[WORK REQUEST] Determine which lines of the records include the word "KEYS", and copy them.

Source records:

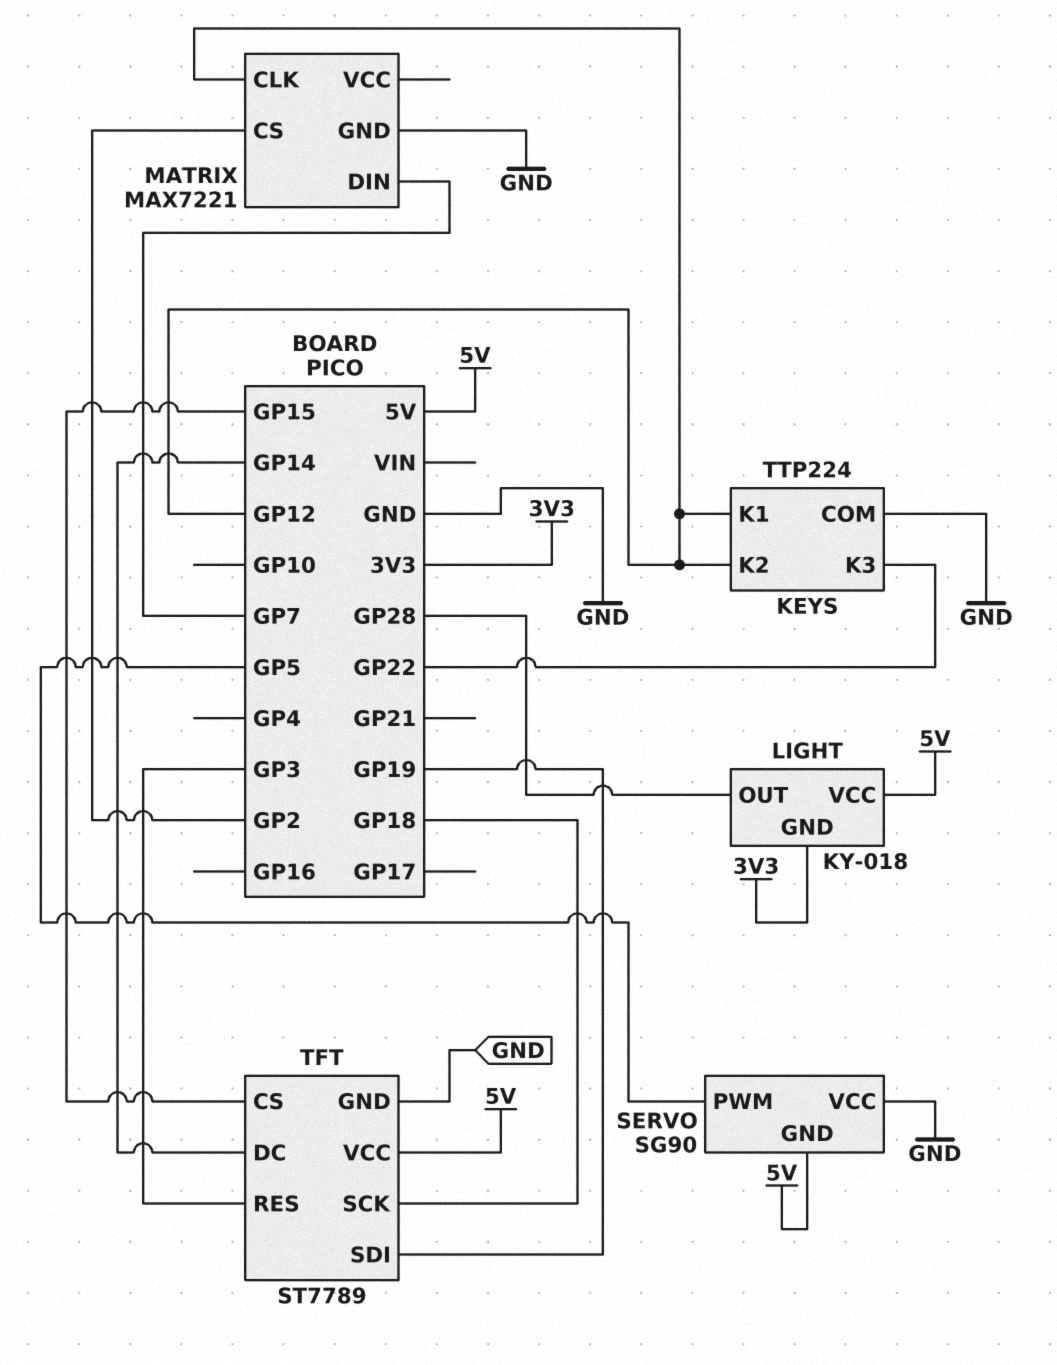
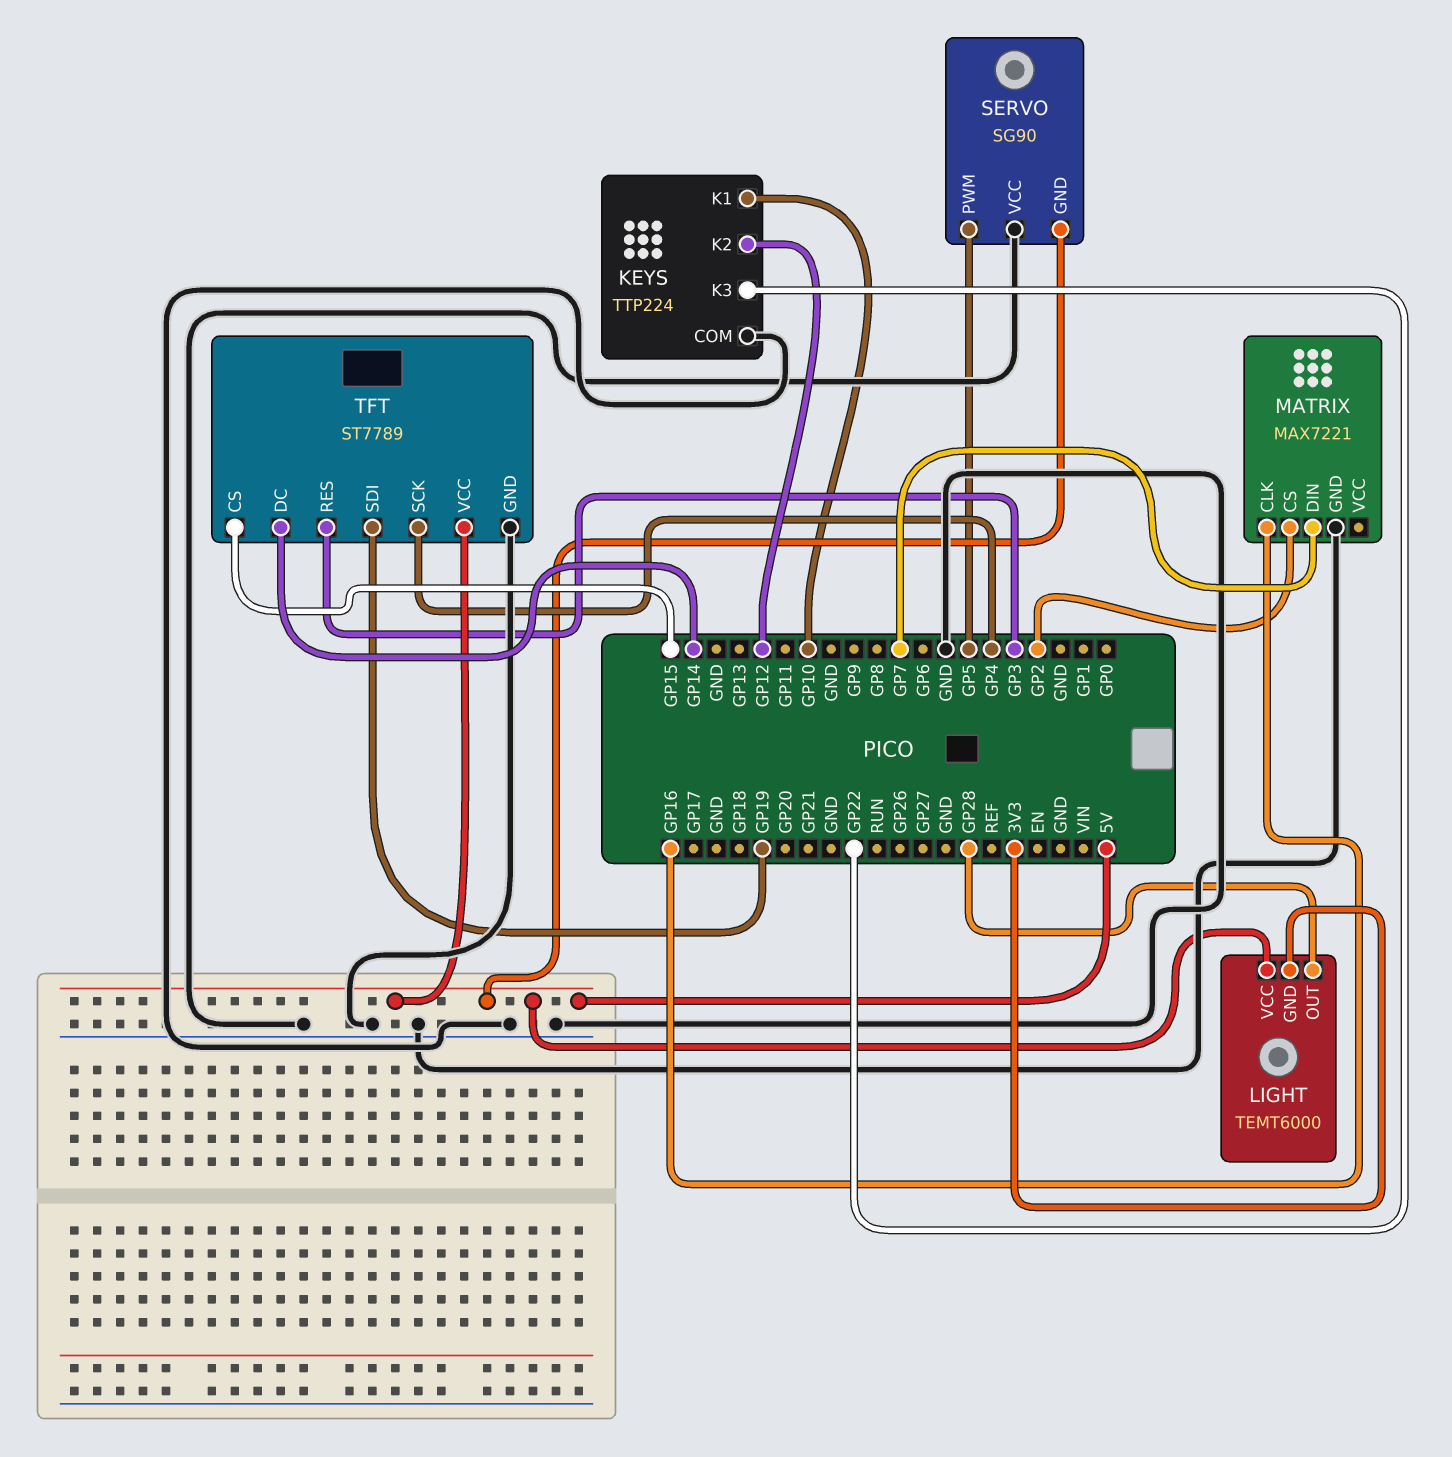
KEYS pin K1: GP12 -> GP10
LIGHT: KY-018 -> TEMT6000
MATRIX pin CLK: GP12 -> GP16
TFT pin SCK: GP18 -> GP4

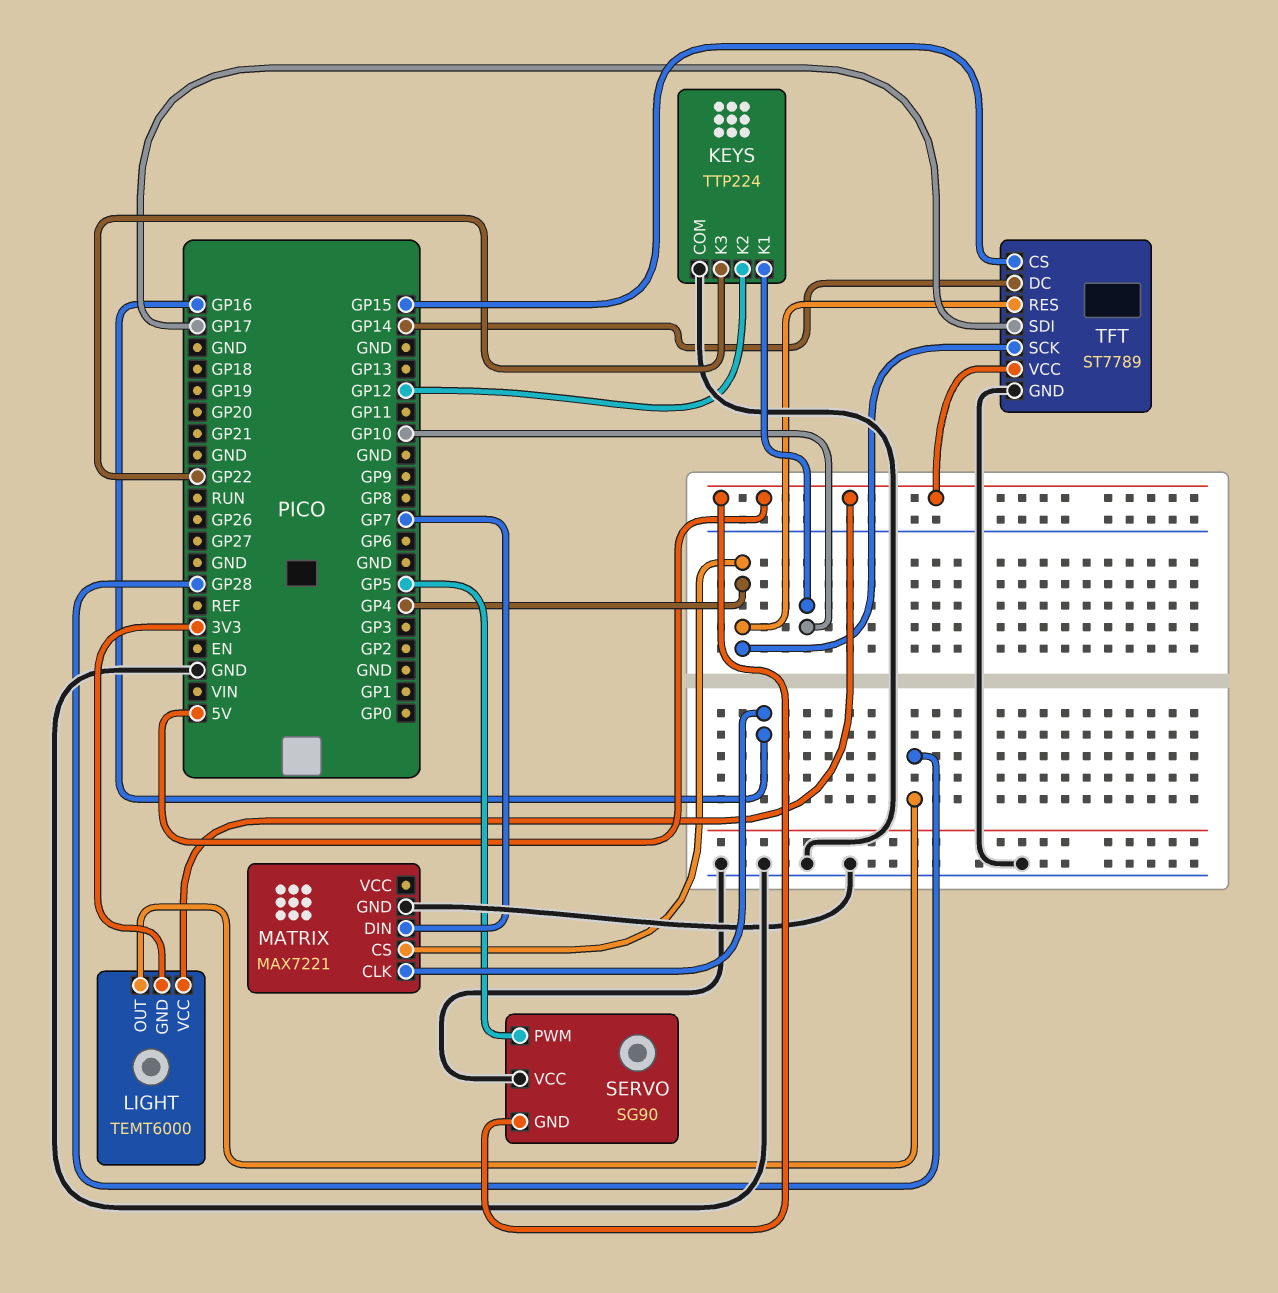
MATRIX pin CS: GP2 -> GP4
TFT pin RES: GP3 -> GP4
TFT pin SDI: GP19 -> GP17

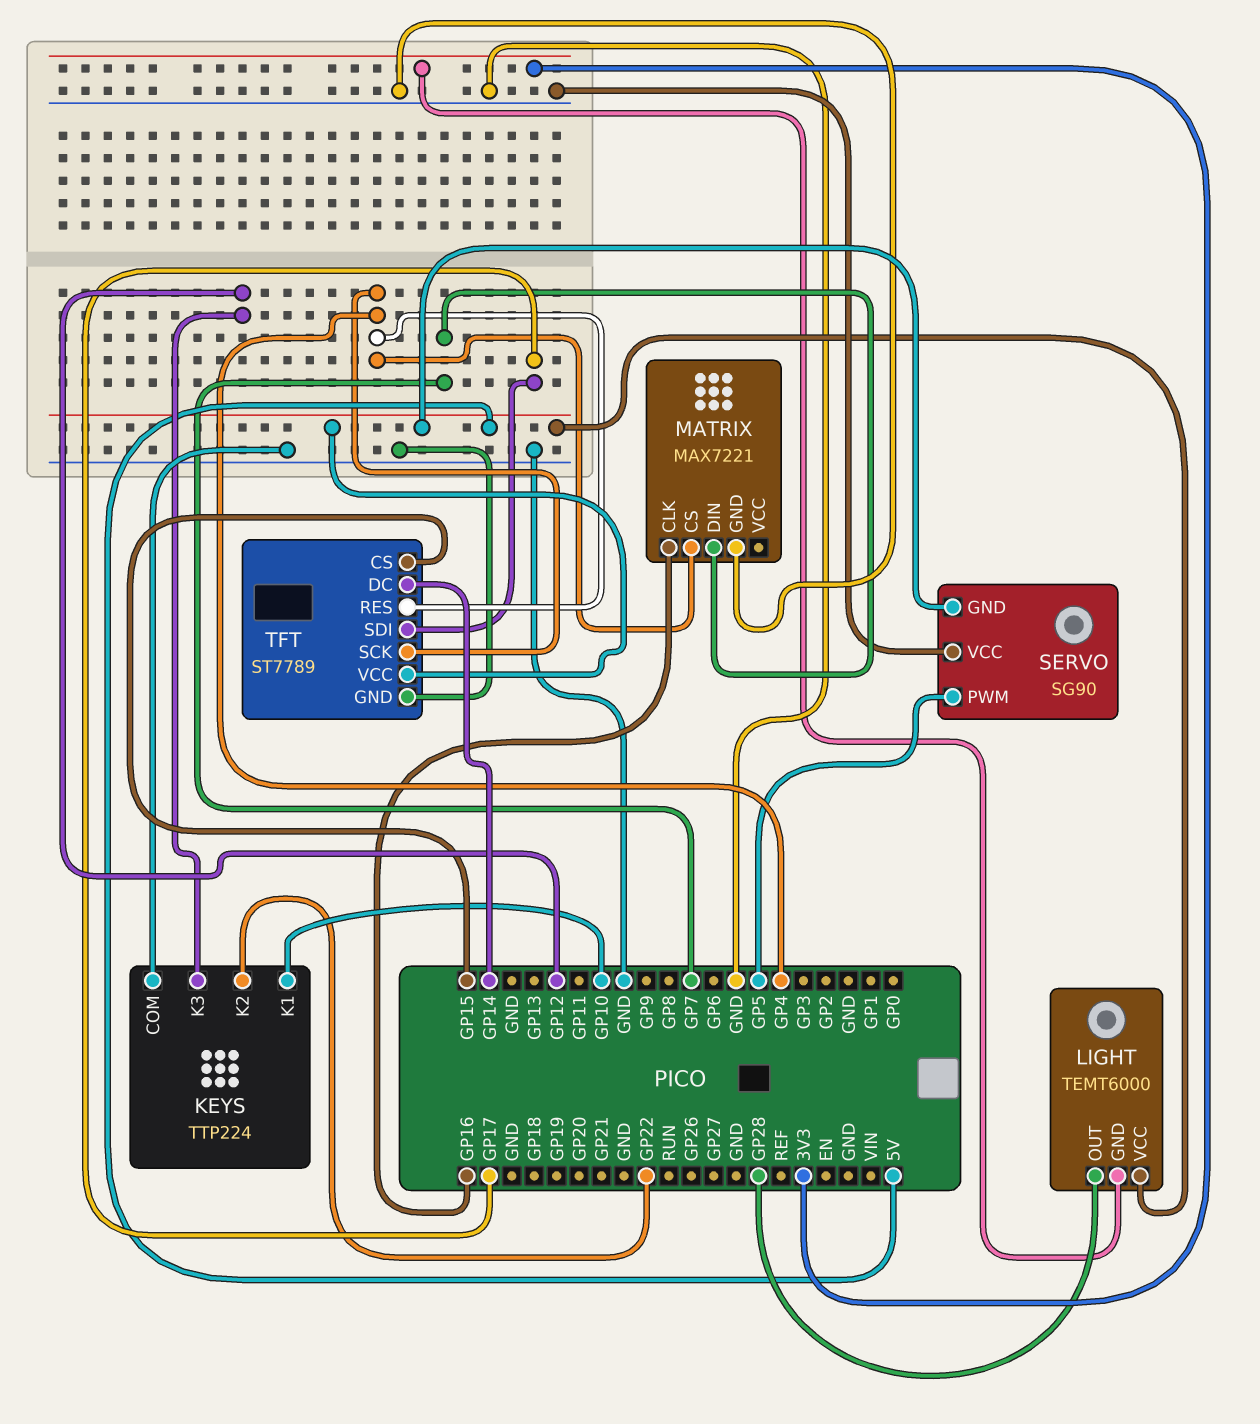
KEYS pin K2: GP12 -> GP22
KEYS pin K3: GP22 -> GP12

[TASK OUTPUT]
KEYS pin K1: GP12 -> GP10
KEYS pin K2: GP12 -> GP22
KEYS pin K3: GP22 -> GP12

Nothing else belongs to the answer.